__What to work on__
Every line in the data below that has the word "moved" should be returned.

Data entries:

——

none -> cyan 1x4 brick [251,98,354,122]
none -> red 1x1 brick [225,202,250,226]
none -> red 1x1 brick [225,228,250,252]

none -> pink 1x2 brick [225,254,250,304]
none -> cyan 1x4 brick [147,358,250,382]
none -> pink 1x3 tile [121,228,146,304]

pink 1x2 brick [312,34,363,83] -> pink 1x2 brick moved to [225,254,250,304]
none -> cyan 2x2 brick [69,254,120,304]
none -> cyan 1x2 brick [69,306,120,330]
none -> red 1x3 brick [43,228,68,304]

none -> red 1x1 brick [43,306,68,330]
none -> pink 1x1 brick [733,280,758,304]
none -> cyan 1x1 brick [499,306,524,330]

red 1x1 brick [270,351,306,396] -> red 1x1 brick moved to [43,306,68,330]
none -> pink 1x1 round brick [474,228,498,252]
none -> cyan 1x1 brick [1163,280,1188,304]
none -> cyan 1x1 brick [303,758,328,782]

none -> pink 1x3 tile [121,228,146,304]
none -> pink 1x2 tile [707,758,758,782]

——

__Response to the task__
pink 1x2 brick [312,34,363,83] -> pink 1x2 brick moved to [225,254,250,304]
red 1x1 brick [270,351,306,396] -> red 1x1 brick moved to [43,306,68,330]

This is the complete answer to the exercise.